─── DATA SUPPLIED
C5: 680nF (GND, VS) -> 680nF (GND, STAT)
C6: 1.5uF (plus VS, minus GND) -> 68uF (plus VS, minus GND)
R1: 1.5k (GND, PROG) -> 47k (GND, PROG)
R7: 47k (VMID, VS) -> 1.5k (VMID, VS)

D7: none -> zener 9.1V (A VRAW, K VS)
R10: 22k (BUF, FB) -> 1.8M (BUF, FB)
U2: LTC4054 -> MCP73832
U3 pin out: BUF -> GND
──────
─── DATA SUPPLIED
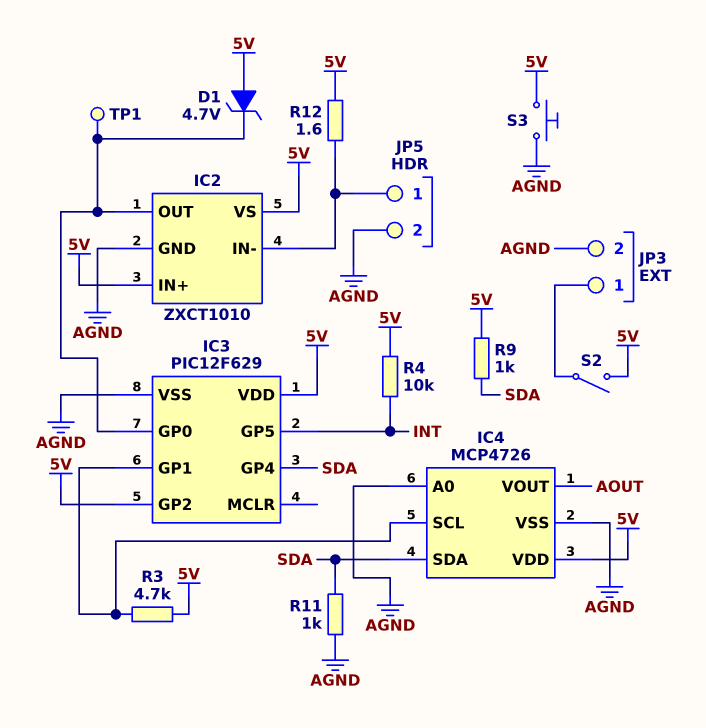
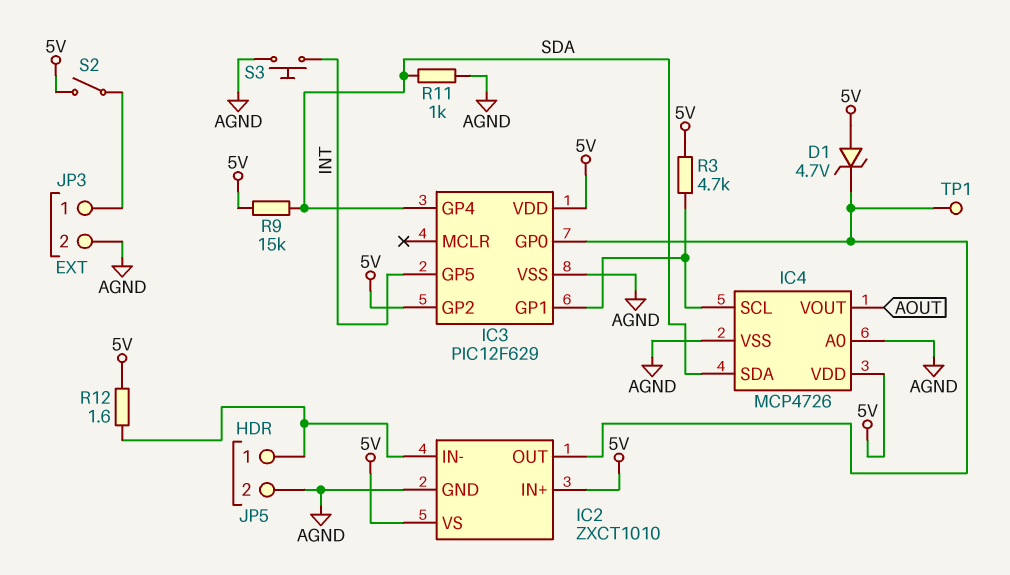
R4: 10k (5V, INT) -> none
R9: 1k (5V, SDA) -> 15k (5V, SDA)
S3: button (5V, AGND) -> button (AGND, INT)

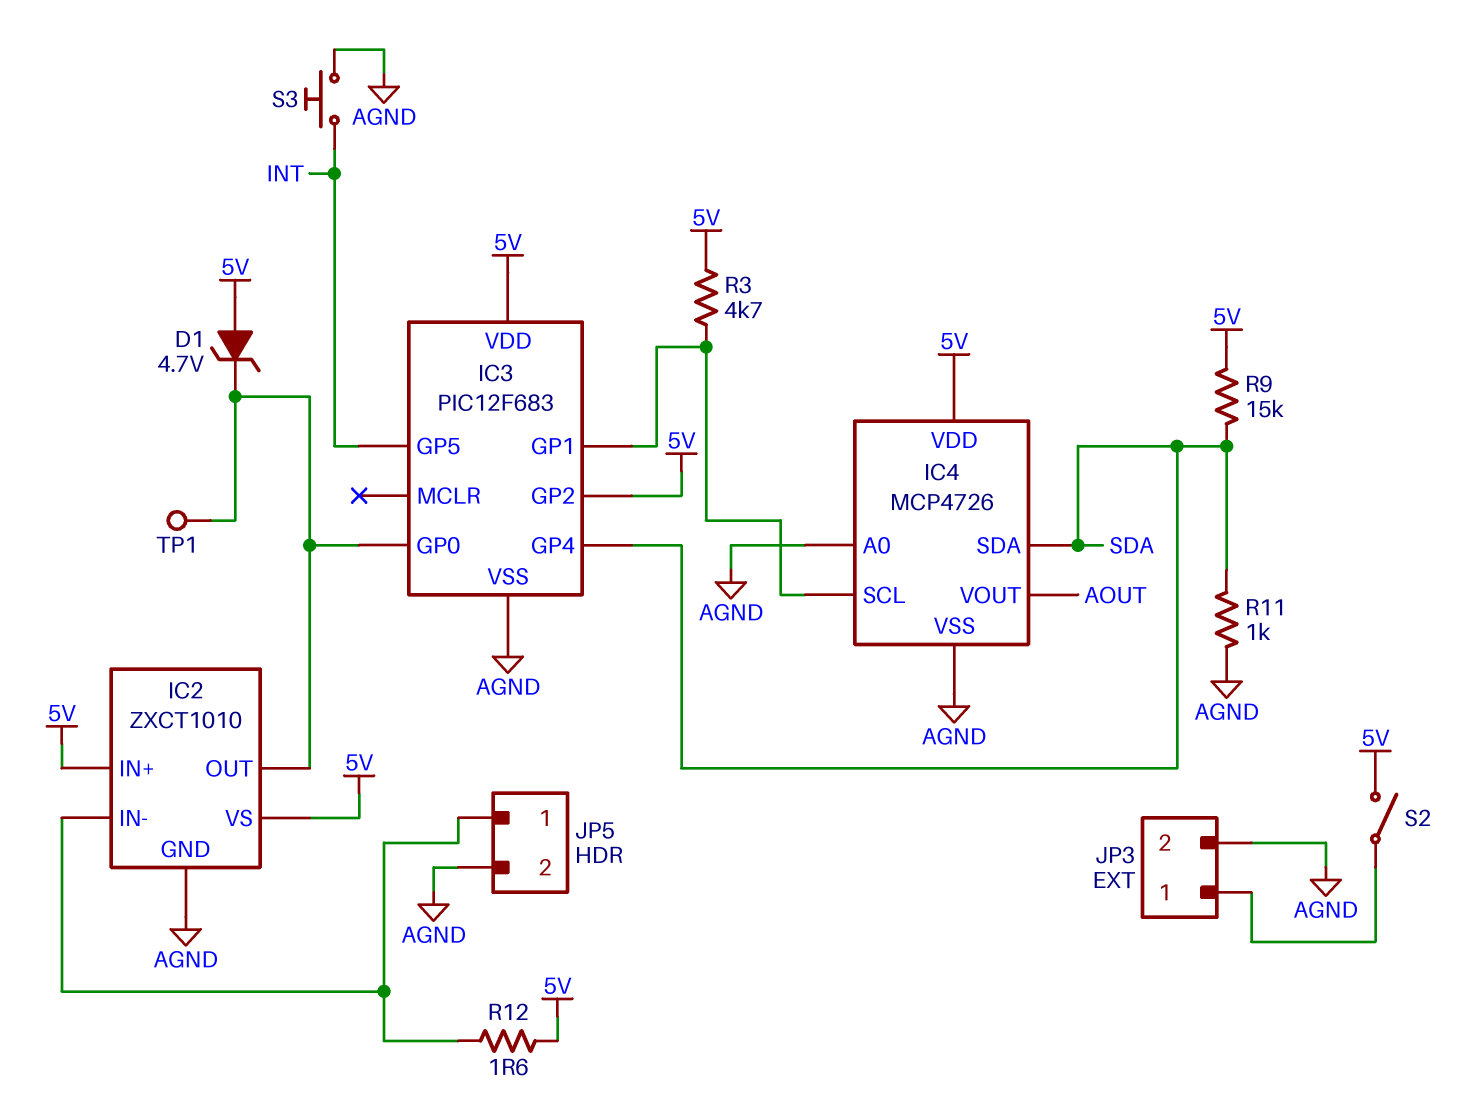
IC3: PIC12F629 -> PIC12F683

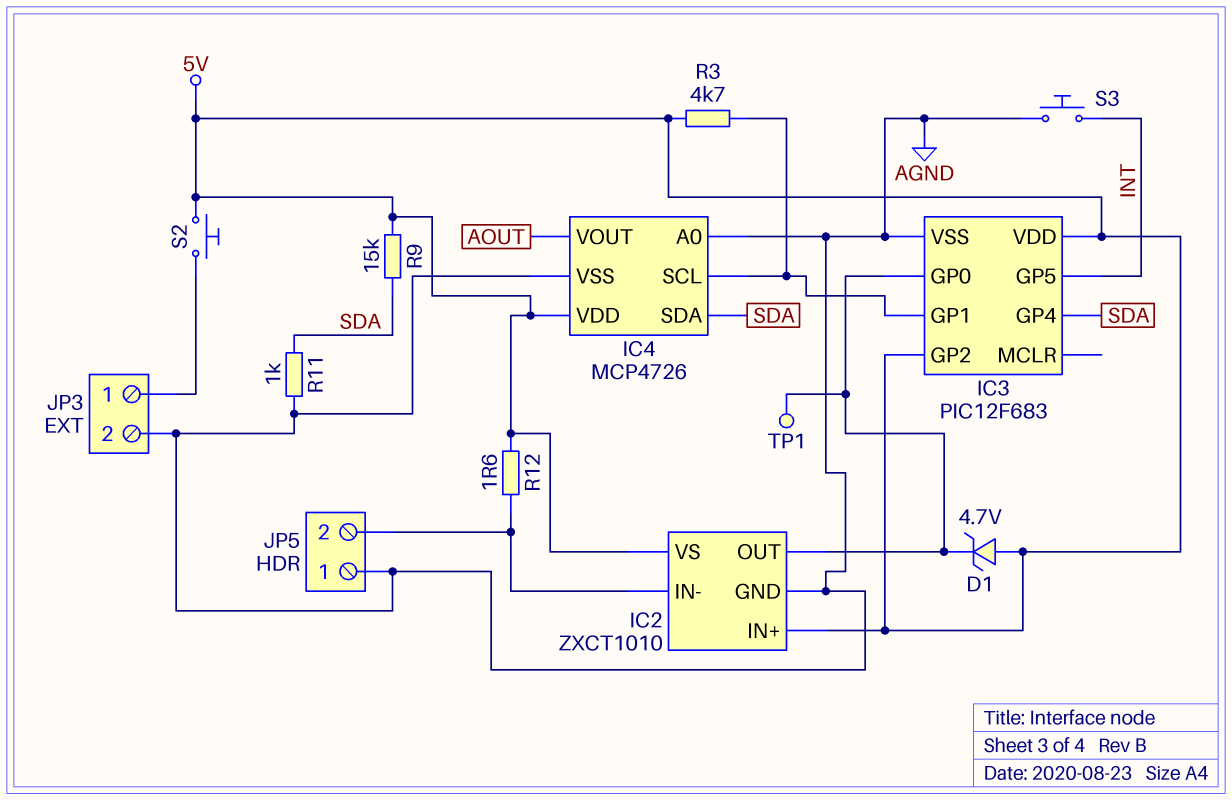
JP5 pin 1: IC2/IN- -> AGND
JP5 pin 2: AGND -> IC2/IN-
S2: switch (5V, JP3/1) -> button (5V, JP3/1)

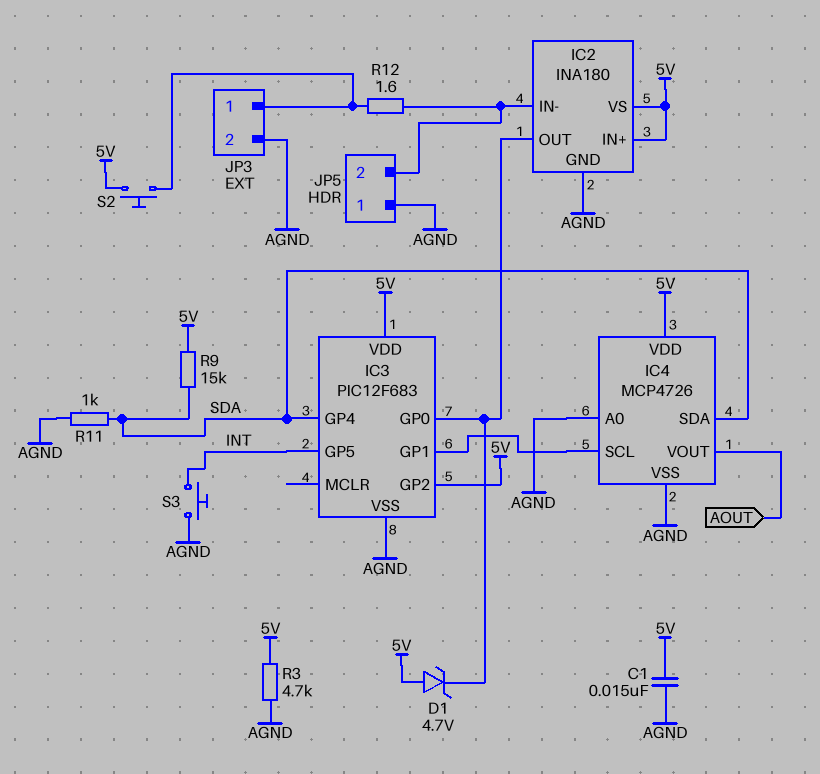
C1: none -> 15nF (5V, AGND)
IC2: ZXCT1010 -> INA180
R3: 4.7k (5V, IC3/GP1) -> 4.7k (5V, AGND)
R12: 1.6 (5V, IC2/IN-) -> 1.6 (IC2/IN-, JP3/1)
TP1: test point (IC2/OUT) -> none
──────
• AIM OF THE TASK:
Retrieve each line from the records above where the word "none" occurs.

• ANSWER BELOW:
D7: none -> zener 9.1V (A VRAW, K VS)
R4: 10k (5V, INT) -> none
C1: none -> 15nF (5V, AGND)
TP1: test point (IC2/OUT) -> none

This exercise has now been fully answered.